Dataset >>
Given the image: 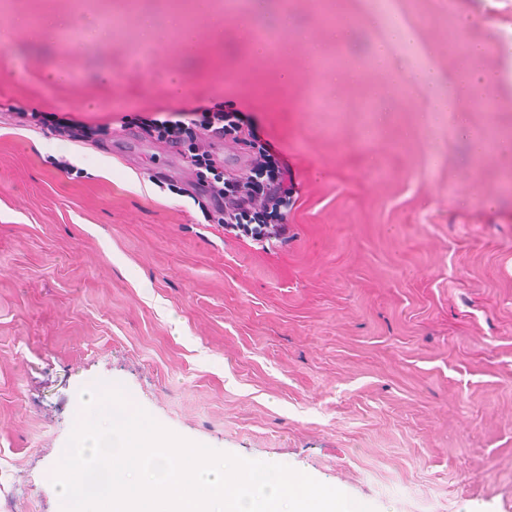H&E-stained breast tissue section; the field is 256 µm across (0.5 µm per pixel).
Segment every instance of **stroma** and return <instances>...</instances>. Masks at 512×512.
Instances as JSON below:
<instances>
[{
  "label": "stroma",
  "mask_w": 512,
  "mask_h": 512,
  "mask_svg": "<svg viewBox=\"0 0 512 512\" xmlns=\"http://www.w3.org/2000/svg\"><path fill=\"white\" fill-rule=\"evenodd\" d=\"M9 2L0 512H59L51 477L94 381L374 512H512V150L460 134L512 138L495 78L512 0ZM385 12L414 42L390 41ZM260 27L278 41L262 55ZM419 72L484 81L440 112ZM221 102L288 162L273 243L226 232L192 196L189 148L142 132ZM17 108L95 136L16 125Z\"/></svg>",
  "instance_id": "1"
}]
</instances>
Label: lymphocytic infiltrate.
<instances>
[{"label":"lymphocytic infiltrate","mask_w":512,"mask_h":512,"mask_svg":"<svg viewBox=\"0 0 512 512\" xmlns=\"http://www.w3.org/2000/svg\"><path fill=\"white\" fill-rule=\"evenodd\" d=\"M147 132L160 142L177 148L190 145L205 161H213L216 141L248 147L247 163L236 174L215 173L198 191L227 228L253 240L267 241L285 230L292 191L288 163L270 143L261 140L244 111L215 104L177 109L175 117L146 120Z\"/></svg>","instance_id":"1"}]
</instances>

Task objective >> Extract exactly the lines between the line containing "Segment every instance" and the end of the data, including both.

Answer to the task >>
Segment every instance of **stroma** and return <instances>...</instances>. Masks at 512×512.
Instances as JSON below:
<instances>
[{
  "label": "stroma",
  "mask_w": 512,
  "mask_h": 512,
  "mask_svg": "<svg viewBox=\"0 0 512 512\" xmlns=\"http://www.w3.org/2000/svg\"><path fill=\"white\" fill-rule=\"evenodd\" d=\"M9 2L0 512H59L51 477L94 381L374 512H512V150L460 134L512 138L495 78L512 0ZM385 12L414 42L390 41ZM260 27L278 41L262 55ZM419 72L484 81L440 112ZM221 102L288 162L273 243L226 232L192 196L189 148L142 132ZM17 108L95 136L16 125Z\"/></svg>",
  "instance_id": "1"
}]
</instances>
Label: lymphocytic infiltrate.
<instances>
[{"label":"lymphocytic infiltrate","mask_w":512,"mask_h":512,"mask_svg":"<svg viewBox=\"0 0 512 512\" xmlns=\"http://www.w3.org/2000/svg\"><path fill=\"white\" fill-rule=\"evenodd\" d=\"M147 132L160 142L177 148L190 145L205 161H213L216 141L248 147L247 163L236 174L215 173L198 191L227 228L253 240L267 241L285 230L292 191L288 163L270 143L261 140L244 111L215 104L177 109L175 117L146 120Z\"/></svg>","instance_id":"1"}]
</instances>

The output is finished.